● **Exercise goal**:
Reproduce the listing below exactly. Pictures do not belong in the copy.

● **Given data**:
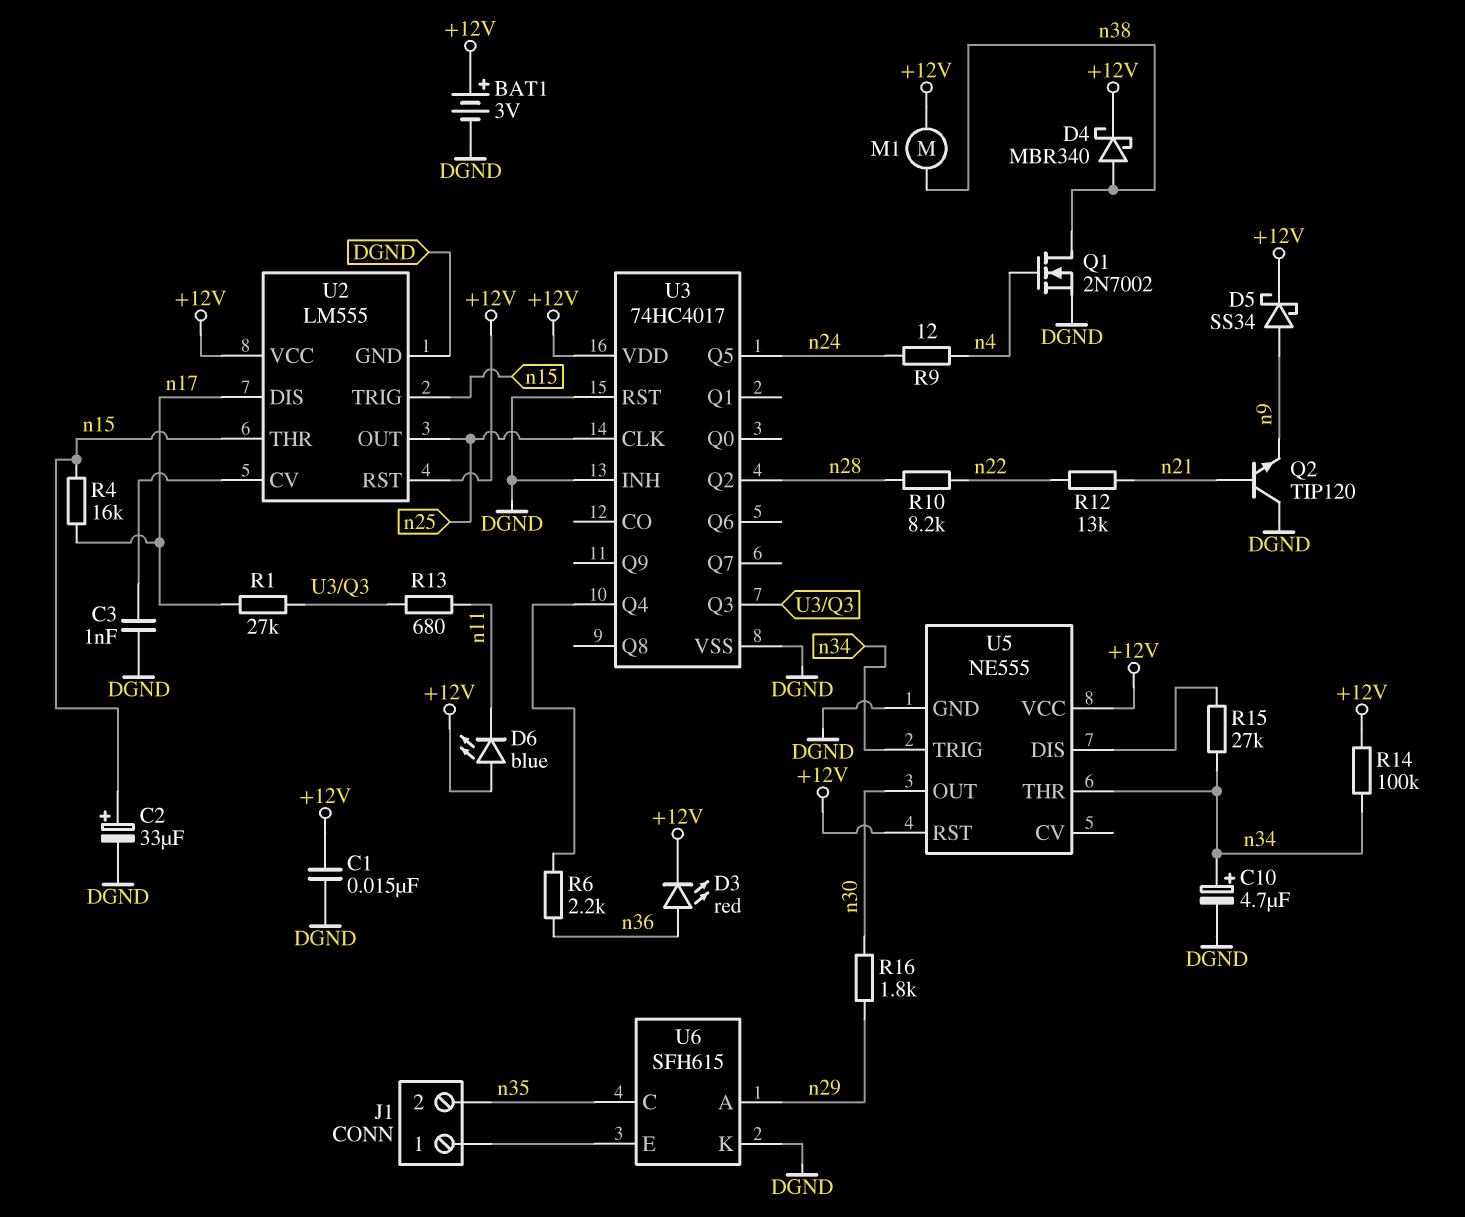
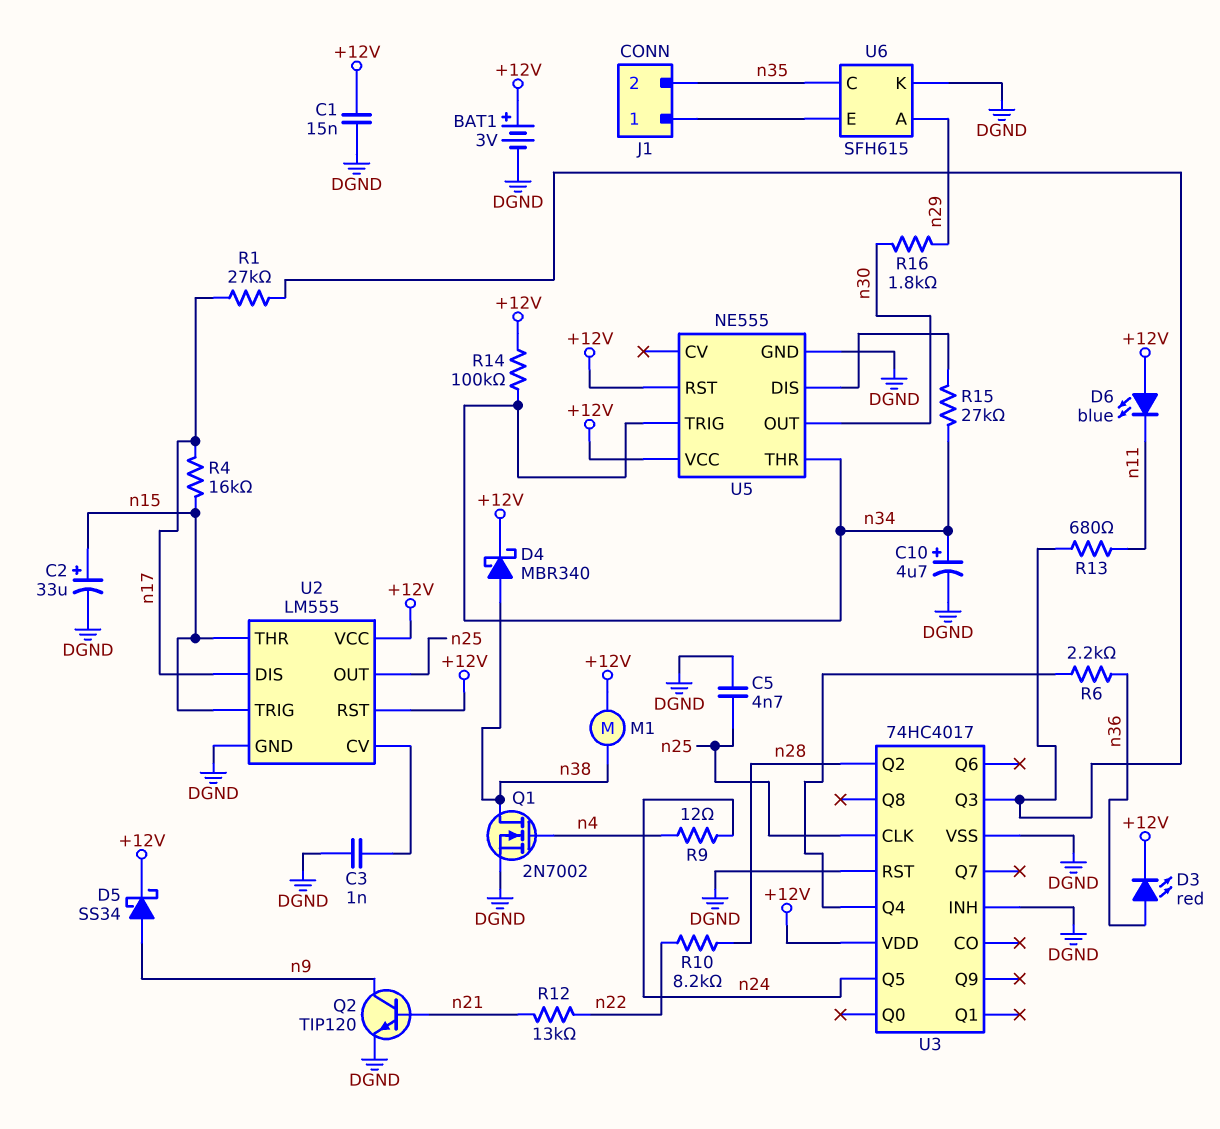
C5: none -> 4.7nF (DGND, n25)
Q2: NPN TIP120 (B n21, C DGND, E n9) -> NPN TIP120 (B n21, C n9, E DGND)

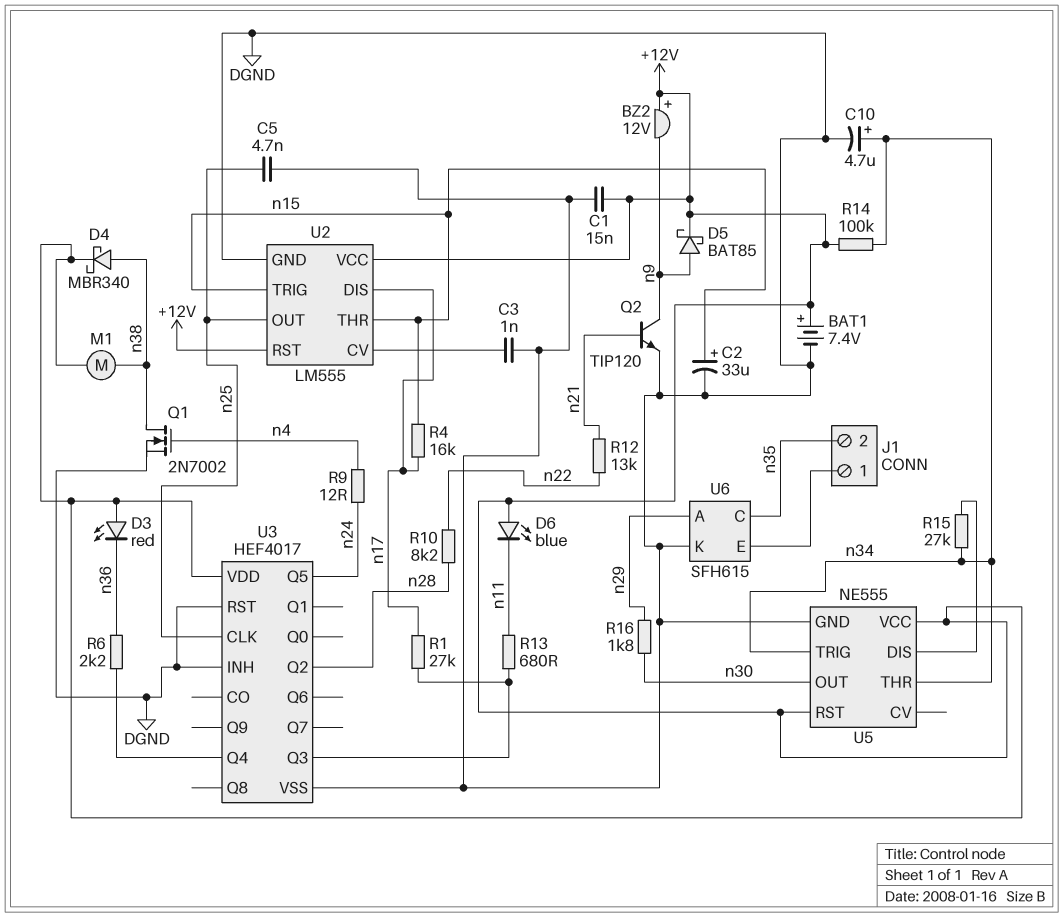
BAT1: 3V (plus +12V, minus DGND) -> 7.4V (plus +12V, minus DGND)
BZ2: none -> buzzer 12V (plus +12V, minus n9)
D3: LED red (A n36, K +12V) -> LED red (A +12V, K n36)
D5: schottky SS34 (A n9, K +12V) -> schottky BAT85 (A n9, K +12V)
U3: 74HC4017 -> HEF4017

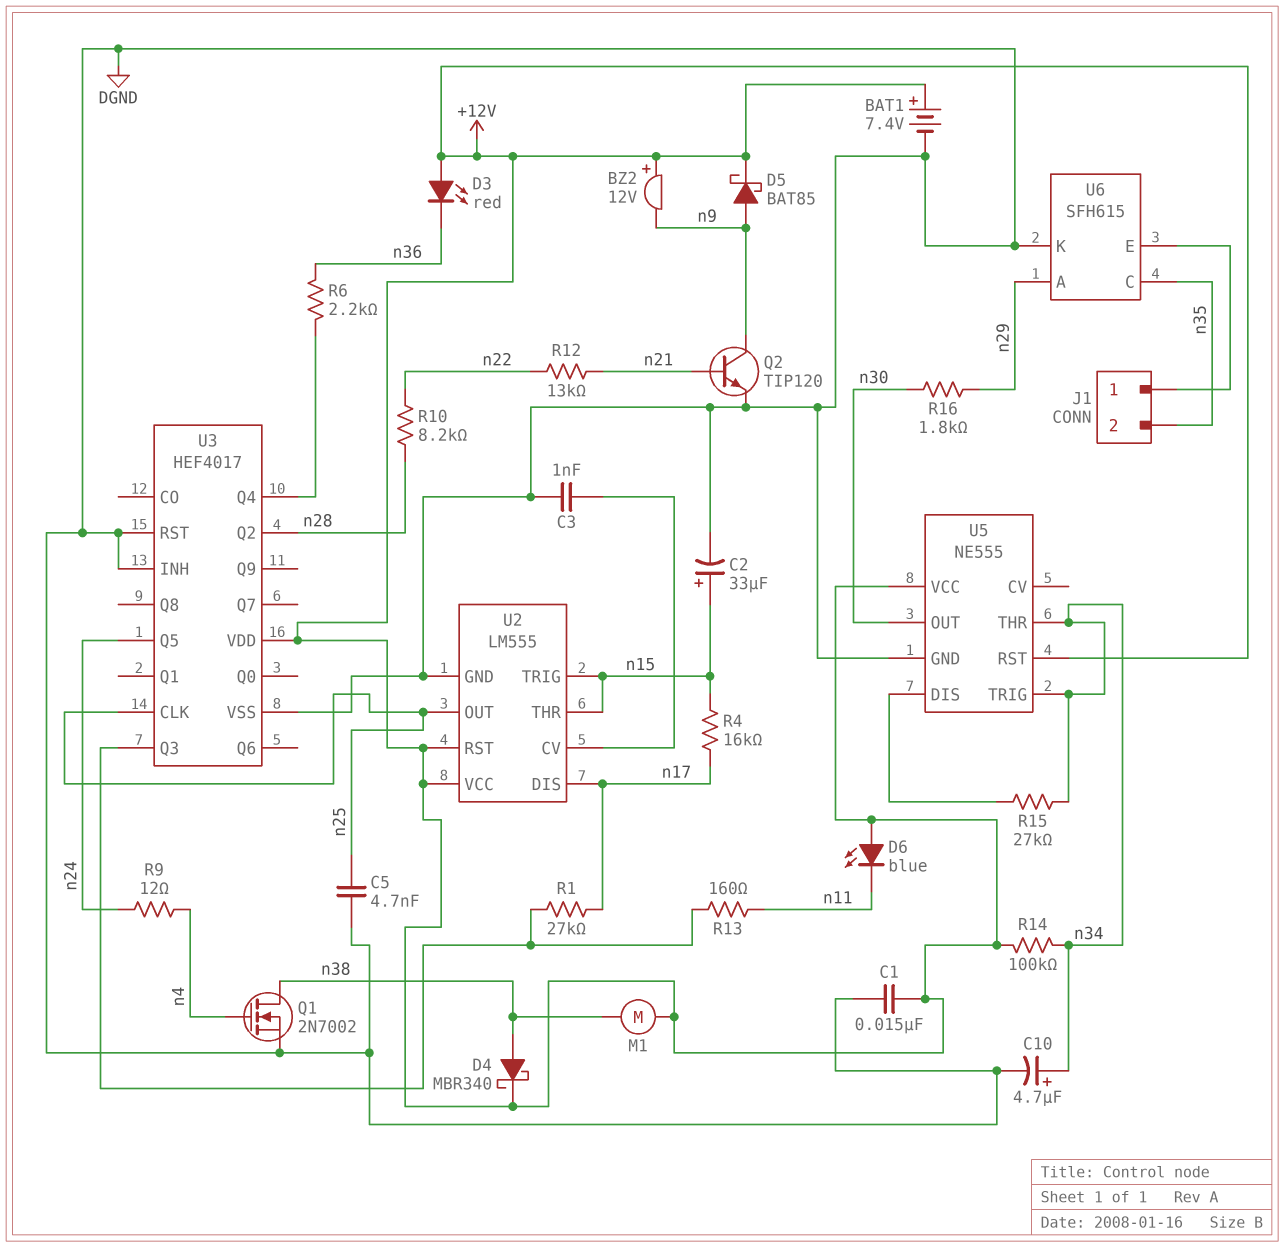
R13: 680 (U3/Q3, n11) -> 160 (U3/Q3, n11)

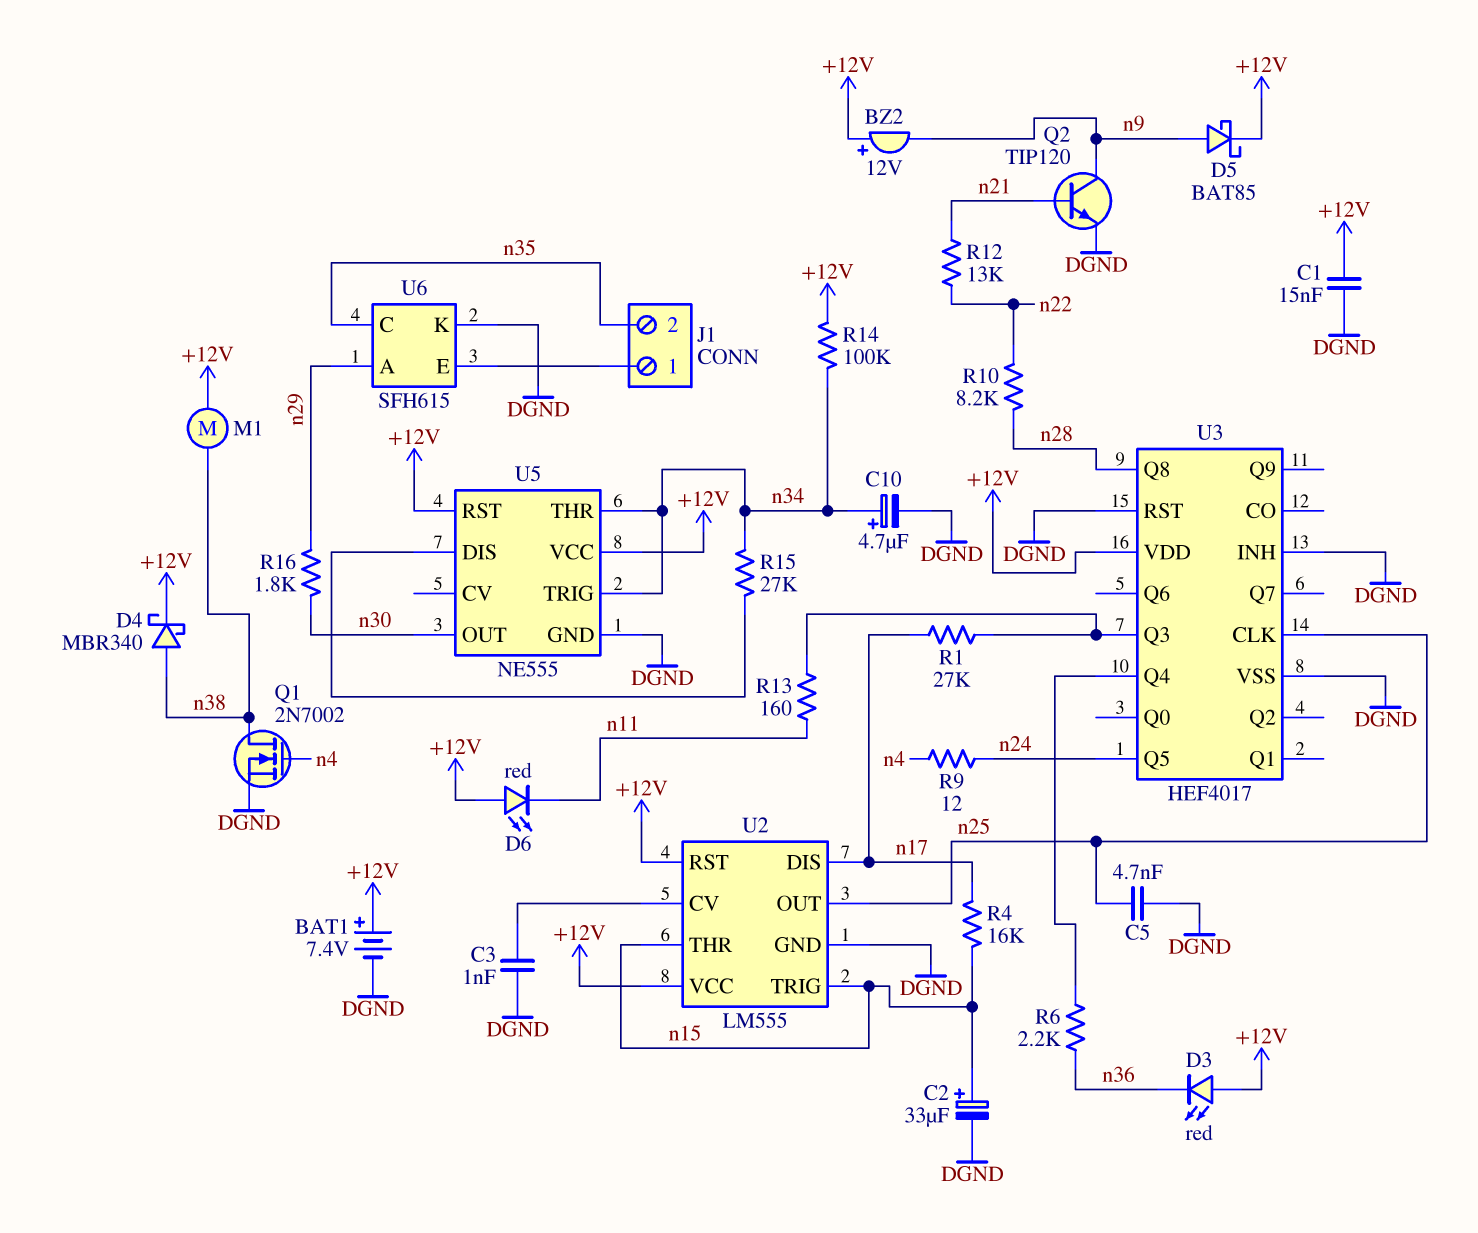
D6: LED blue (A +12V, K n11) -> LED red (A +12V, K n11)
U3 pin Q2: n28 -> none
U3 pin Q8: none -> n28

● **Solution to the problem**:
C5: none -> 4.7nF (DGND, n25)
Q2: NPN TIP120 (B n21, C DGND, E n9) -> NPN TIP120 (B n21, C n9, E DGND)

BAT1: 3V (plus +12V, minus DGND) -> 7.4V (plus +12V, minus DGND)
BZ2: none -> buzzer 12V (plus +12V, minus n9)
D3: LED red (A n36, K +12V) -> LED red (A +12V, K n36)
D5: schottky SS34 (A n9, K +12V) -> schottky BAT85 (A n9, K +12V)
U3: 74HC4017 -> HEF4017

R13: 680 (U3/Q3, n11) -> 160 (U3/Q3, n11)

D6: LED blue (A +12V, K n11) -> LED red (A +12V, K n11)
U3 pin Q2: n28 -> none
U3 pin Q8: none -> n28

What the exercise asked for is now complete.